┌──
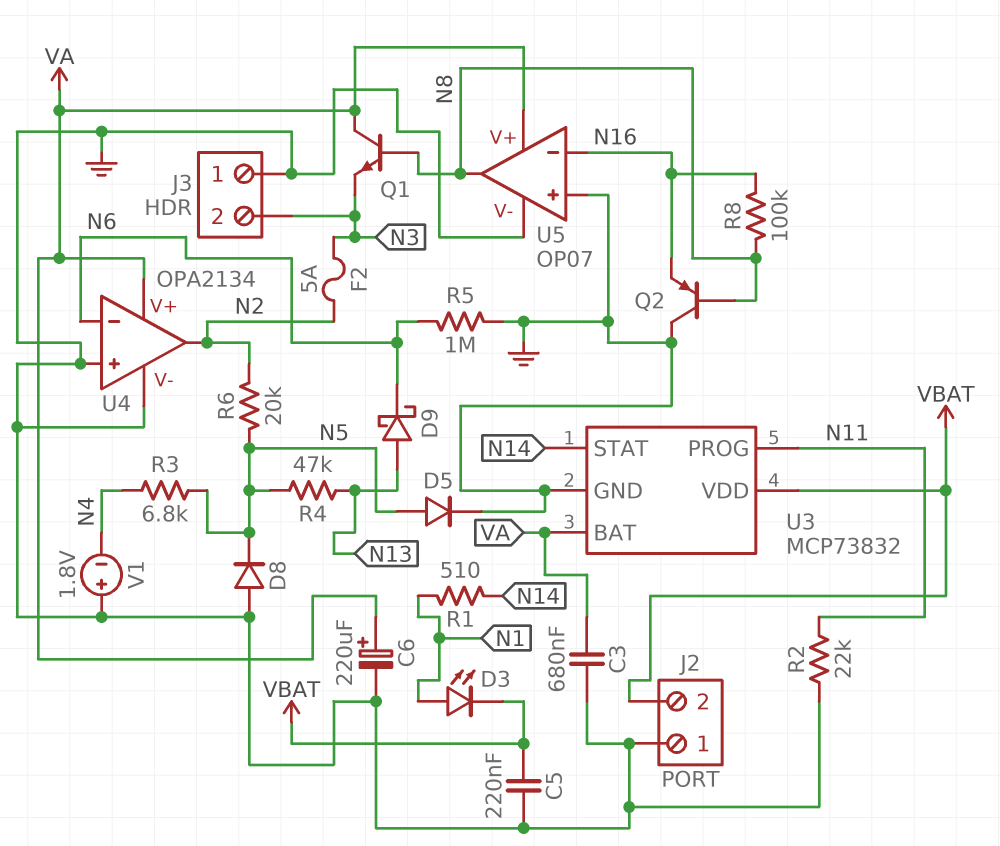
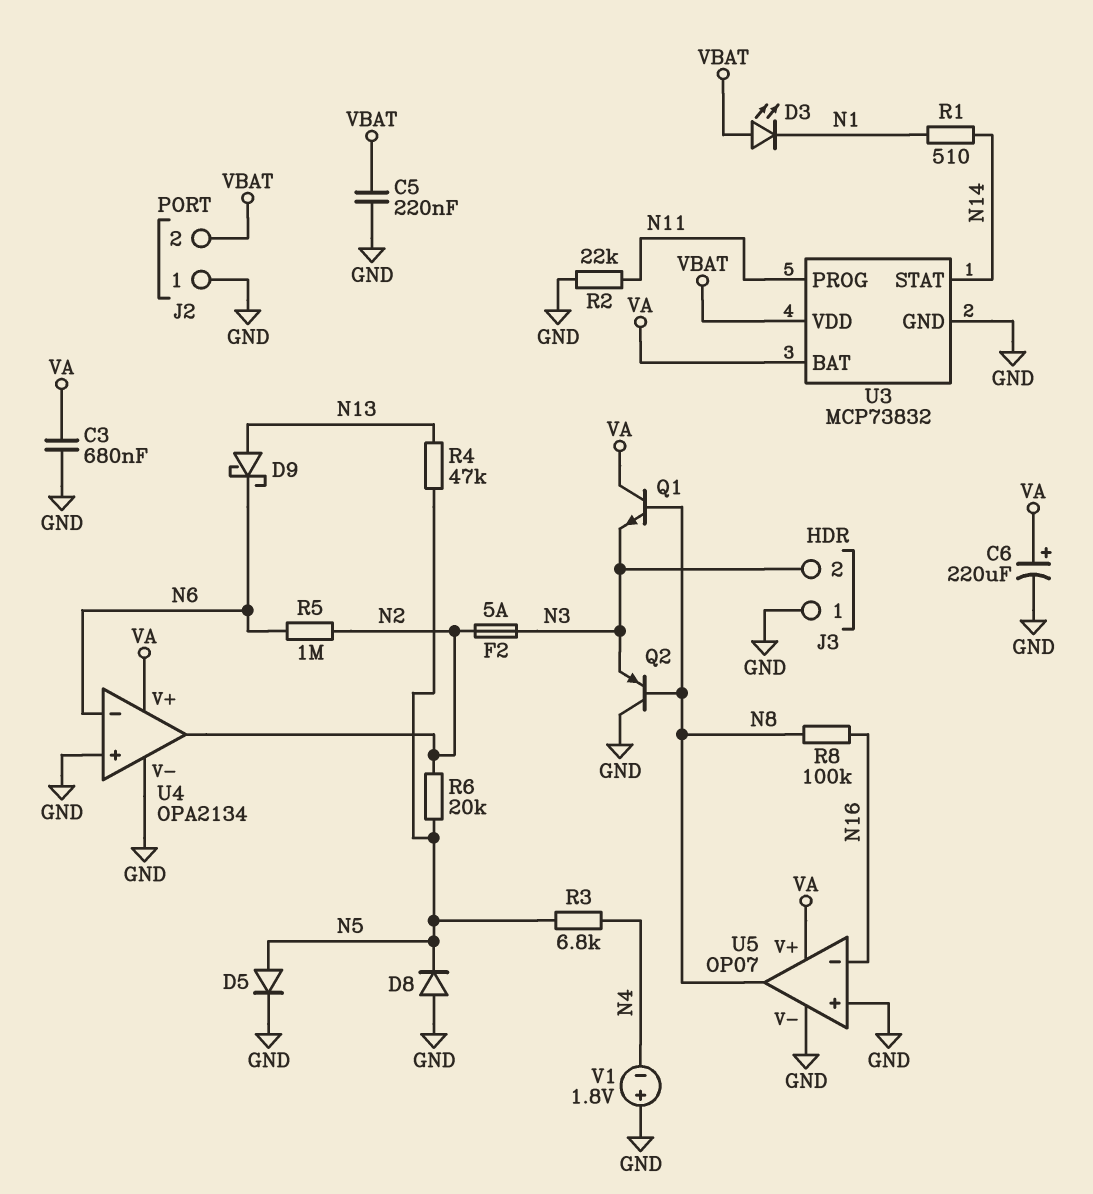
D3: LED (A N1, K VBAT) -> LED (A VBAT, K N1)
Q2: PNP (B N8, C GND, E N16) -> PNP (B N8, C GND, E N3)
R5: 1M (GND, N6) -> 1M (N2, N6)

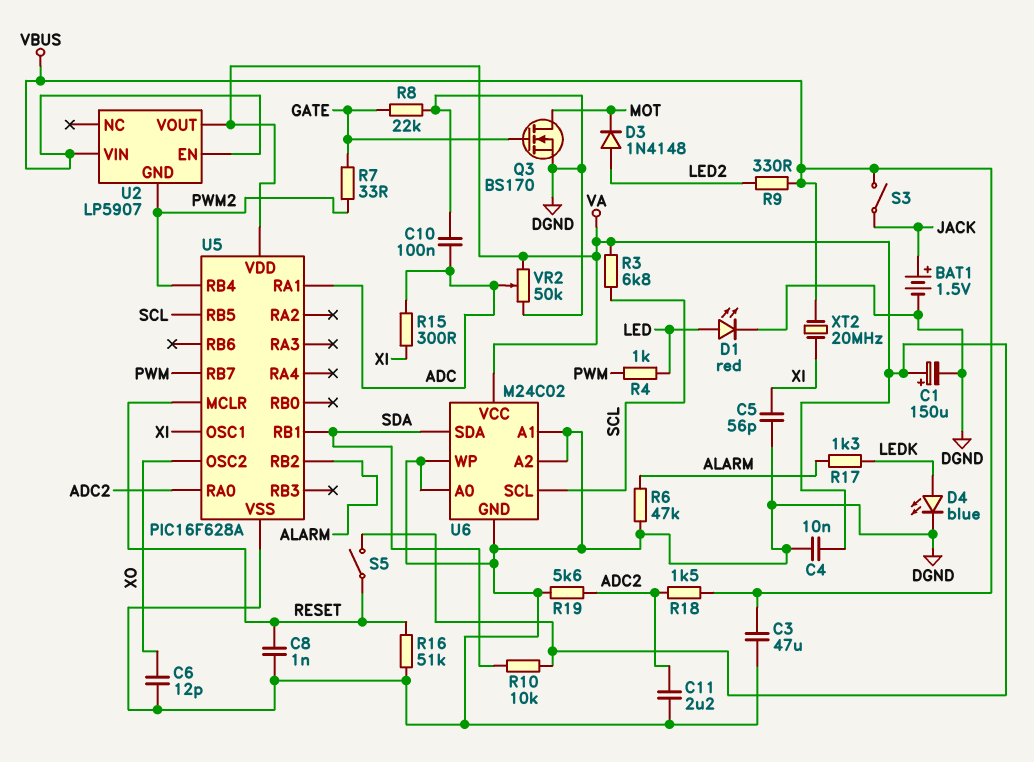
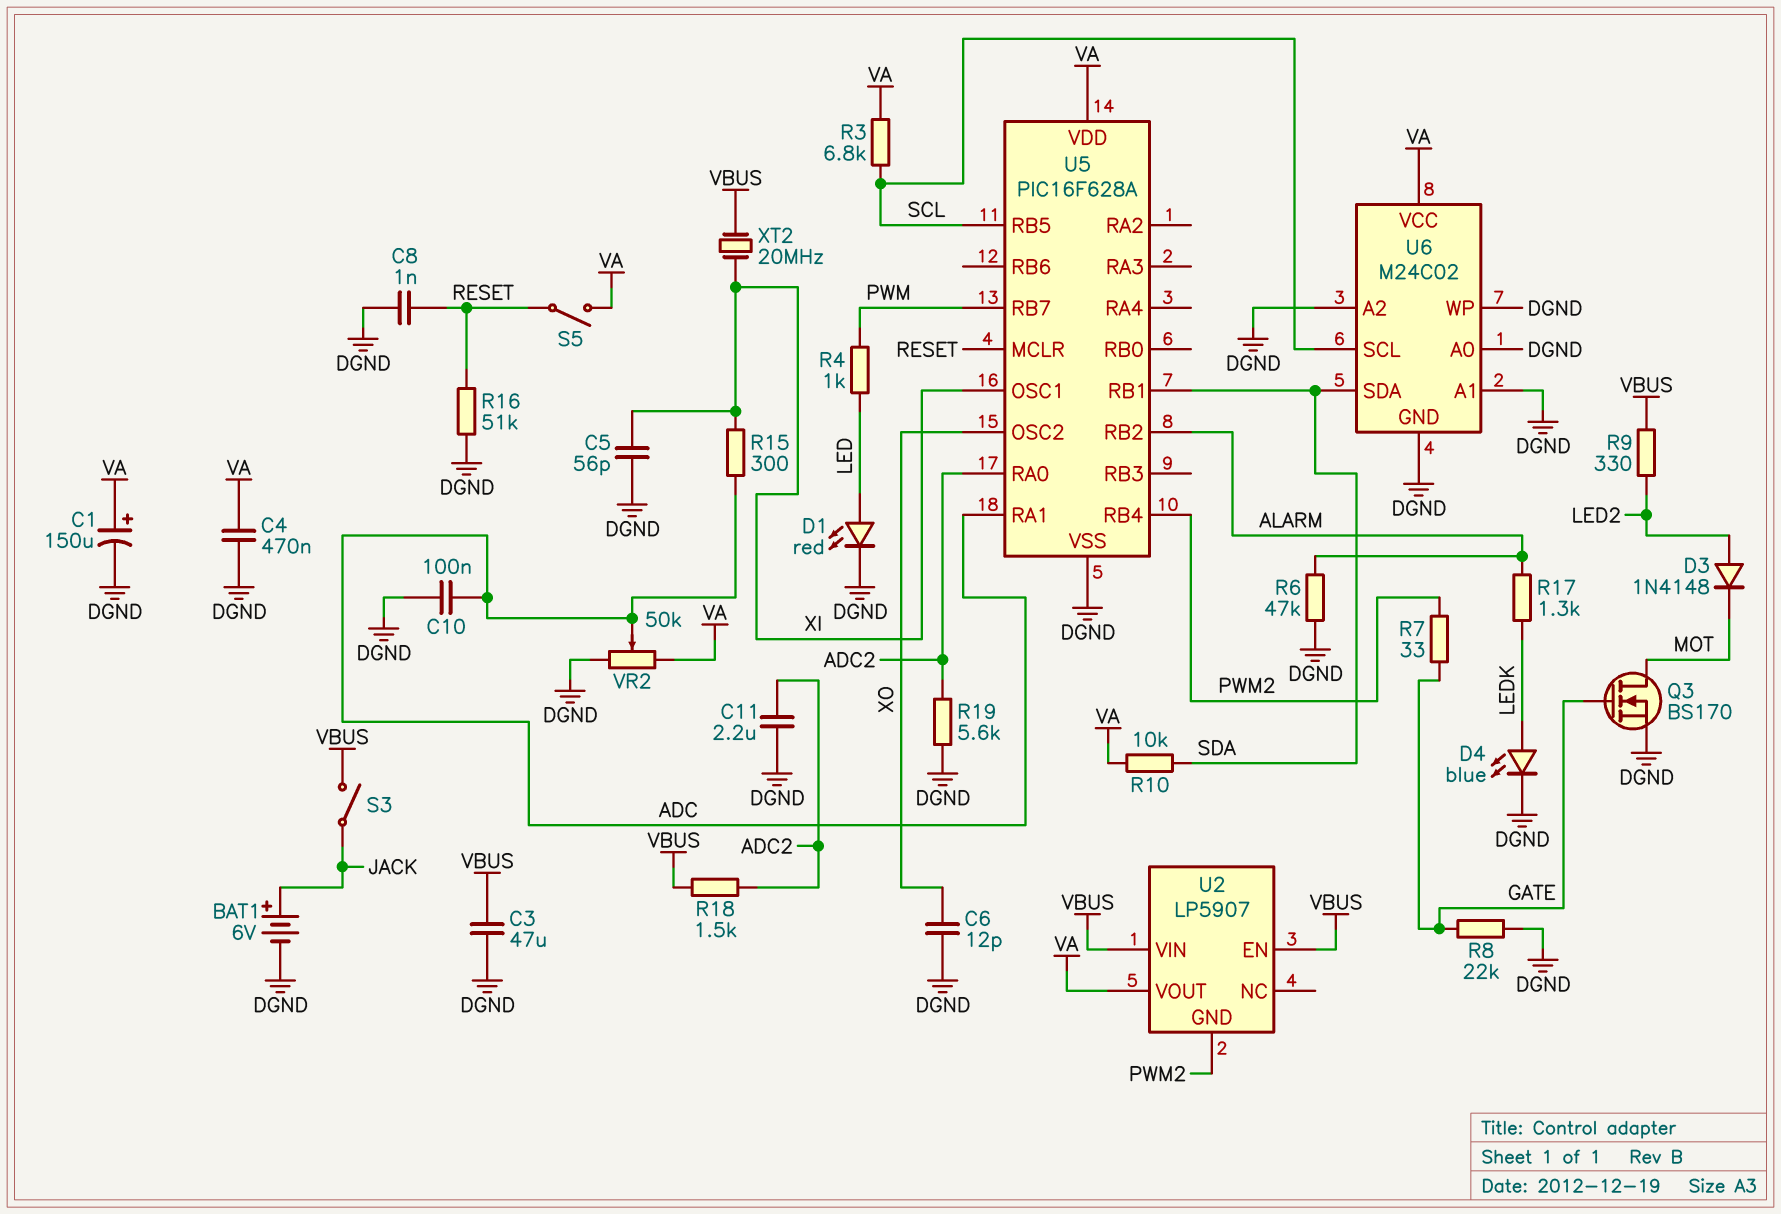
BAT1: 1.5V (plus JACK, minus DGND) -> 6V (plus JACK, minus DGND)
C4: 10nF (DGND, VA) -> 470nF (DGND, VA)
└──
Brief =>
All lines from the one with "BAT1: 1.5V (plus" through the end of the records need to be copied exactly, and no other lines.

Exercise solution =>
BAT1: 1.5V (plus JACK, minus DGND) -> 6V (plus JACK, minus DGND)
C4: 10nF (DGND, VA) -> 470nF (DGND, VA)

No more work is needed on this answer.